INSTRUCTION: Retype all of the entries below word for word, keeping every line and its punctuation unchanged.

===== ENTRIES PROVIDED =====

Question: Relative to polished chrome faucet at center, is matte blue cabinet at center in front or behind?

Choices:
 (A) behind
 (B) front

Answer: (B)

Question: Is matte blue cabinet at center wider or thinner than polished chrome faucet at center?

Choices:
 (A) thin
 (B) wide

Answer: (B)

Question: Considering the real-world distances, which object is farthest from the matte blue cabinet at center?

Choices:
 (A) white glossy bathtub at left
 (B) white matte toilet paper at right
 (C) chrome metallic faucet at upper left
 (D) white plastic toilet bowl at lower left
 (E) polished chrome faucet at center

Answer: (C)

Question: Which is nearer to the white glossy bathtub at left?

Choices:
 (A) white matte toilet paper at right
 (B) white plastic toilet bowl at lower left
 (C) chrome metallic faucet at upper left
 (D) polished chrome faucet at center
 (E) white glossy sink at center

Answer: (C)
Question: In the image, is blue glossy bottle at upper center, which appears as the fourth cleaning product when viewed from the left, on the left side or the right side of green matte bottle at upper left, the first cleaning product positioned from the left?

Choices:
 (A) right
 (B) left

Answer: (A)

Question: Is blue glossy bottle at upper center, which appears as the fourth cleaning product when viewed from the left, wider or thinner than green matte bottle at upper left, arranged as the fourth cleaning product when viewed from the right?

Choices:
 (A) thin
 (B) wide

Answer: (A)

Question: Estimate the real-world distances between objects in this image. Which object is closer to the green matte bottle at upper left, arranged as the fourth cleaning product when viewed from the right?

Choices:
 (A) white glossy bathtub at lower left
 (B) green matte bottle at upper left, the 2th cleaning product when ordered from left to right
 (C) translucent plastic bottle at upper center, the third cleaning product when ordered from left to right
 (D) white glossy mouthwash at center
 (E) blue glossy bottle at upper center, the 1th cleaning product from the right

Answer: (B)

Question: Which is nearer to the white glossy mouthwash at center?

=====

ANSWER IN FULL:
Question: Relative to polished chrome faucet at center, is matte blue cabinet at center in front or behind?

Choices:
 (A) behind
 (B) front

Answer: (B)

Question: Is matte blue cabinet at center wider or thinner than polished chrome faucet at center?

Choices:
 (A) thin
 (B) wide

Answer: (B)

Question: Considering the real-world distances, which object is farthest from the matte blue cabinet at center?

Choices:
 (A) white glossy bathtub at left
 (B) white matte toilet paper at right
 (C) chrome metallic faucet at upper left
 (D) white plastic toilet bowl at lower left
 (E) polished chrome faucet at center

Answer: (C)

Question: Which is nearer to the white glossy bathtub at left?

Choices:
 (A) white matte toilet paper at right
 (B) white plastic toilet bowl at lower left
 (C) chrome metallic faucet at upper left
 (D) polished chrome faucet at center
 (E) white glossy sink at center

Answer: (C)
Question: In the image, is blue glossy bottle at upper center, which appears as the fourth cleaning product when viewed from the left, on the left side or the right side of green matte bottle at upper left, the first cleaning product positioned from the left?

Choices:
 (A) right
 (B) left

Answer: (A)

Question: Is blue glossy bottle at upper center, which appears as the fourth cleaning product when viewed from the left, wider or thinner than green matte bottle at upper left, arranged as the fourth cleaning product when viewed from the right?

Choices:
 (A) thin
 (B) wide

Answer: (A)

Question: Estimate the real-world distances between objects in this image. Which object is closer to the green matte bottle at upper left, arranged as the fourth cleaning product when viewed from the right?

Choices:
 (A) white glossy bathtub at lower left
 (B) green matte bottle at upper left, the 2th cleaning product when ordered from left to right
 (C) translucent plastic bottle at upper center, the third cleaning product when ordered from left to right
 (D) white glossy mouthwash at center
 (E) blue glossy bottle at upper center, the 1th cleaning product from the right

Answer: (B)

Question: Which is nearer to the white glossy mouthwash at center?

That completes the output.